§ **DATASET**

▶

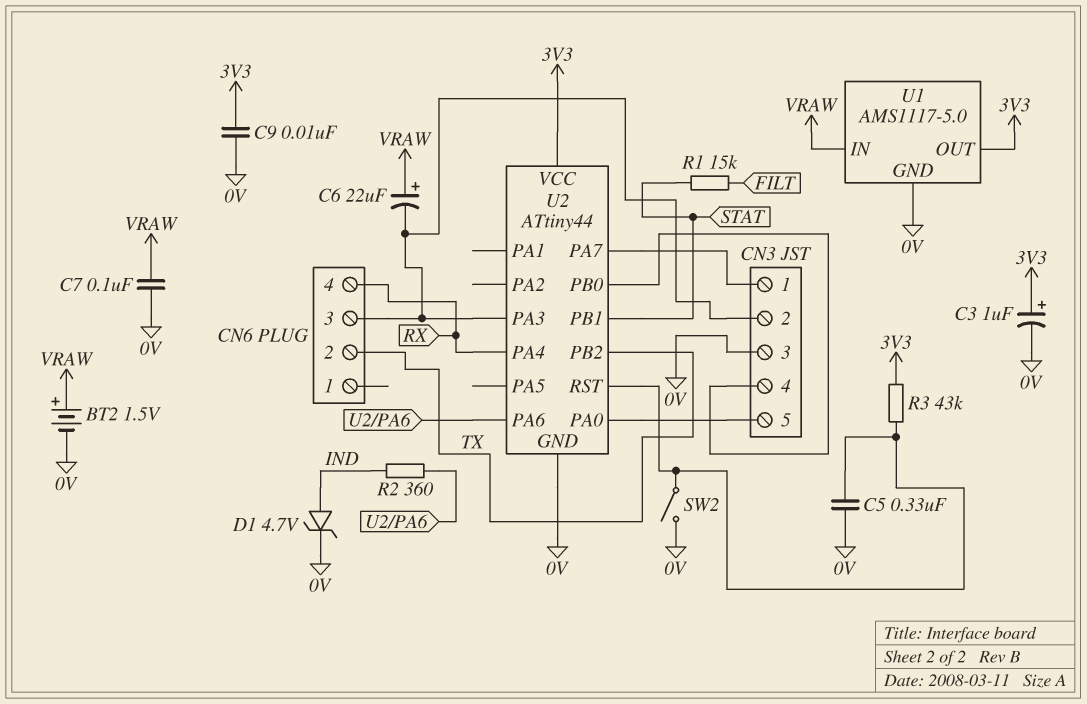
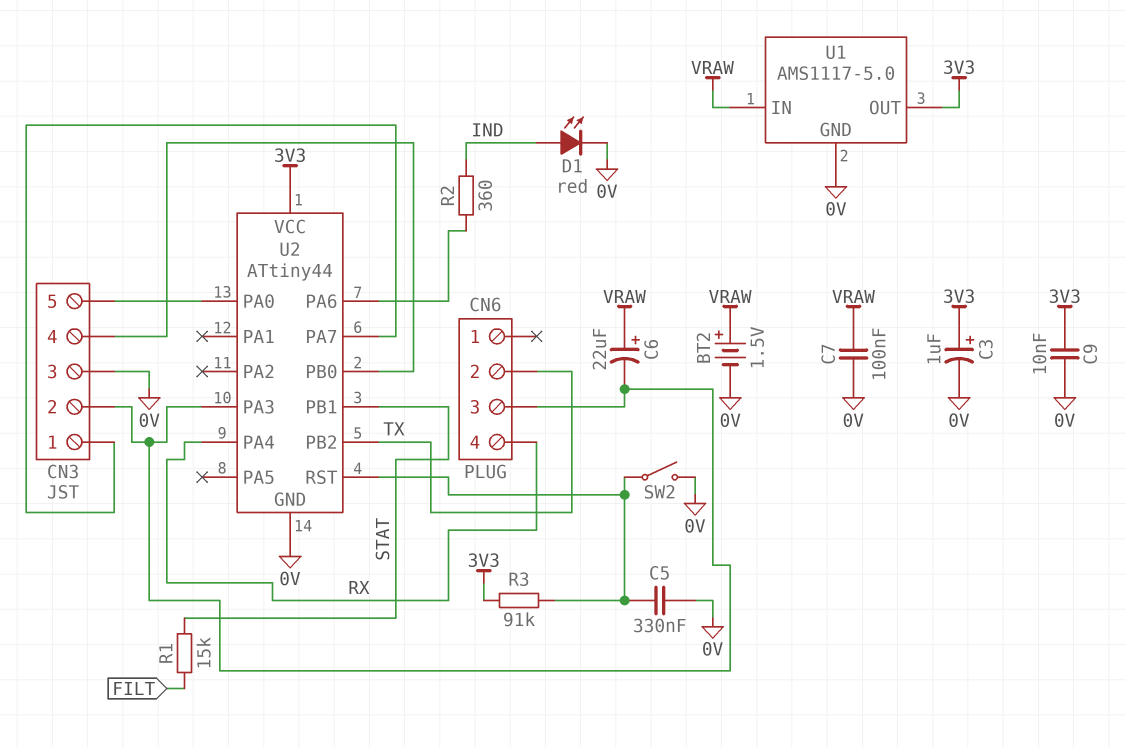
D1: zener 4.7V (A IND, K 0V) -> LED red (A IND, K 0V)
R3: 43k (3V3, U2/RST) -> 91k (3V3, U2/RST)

◀
▶

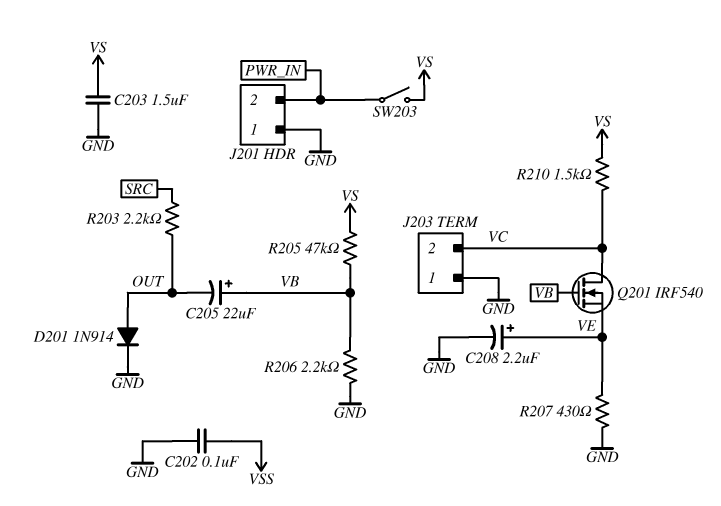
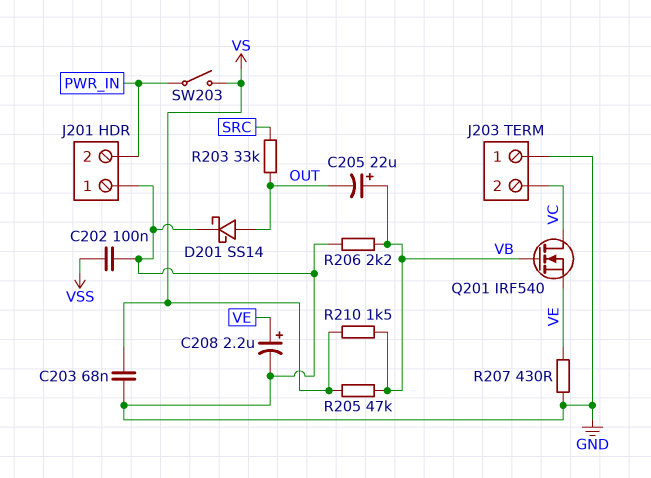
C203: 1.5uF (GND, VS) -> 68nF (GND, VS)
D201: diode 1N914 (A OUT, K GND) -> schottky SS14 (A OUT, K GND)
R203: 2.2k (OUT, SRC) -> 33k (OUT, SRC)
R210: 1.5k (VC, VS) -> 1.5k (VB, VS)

◀

§ **YOUR INSTRUCTIONS**
In the entries above, restate word for word the lines between the one holding "D201: diode 1N914" and the one holding "R210: 1.5k (VC, VS) -> 1.5k (VB, VS)", inclusive, and nothing besides.

§ **EXERCISE RESPONSE**
D201: diode 1N914 (A OUT, K GND) -> schottky SS14 (A OUT, K GND)
R203: 2.2k (OUT, SRC) -> 33k (OUT, SRC)
R210: 1.5k (VC, VS) -> 1.5k (VB, VS)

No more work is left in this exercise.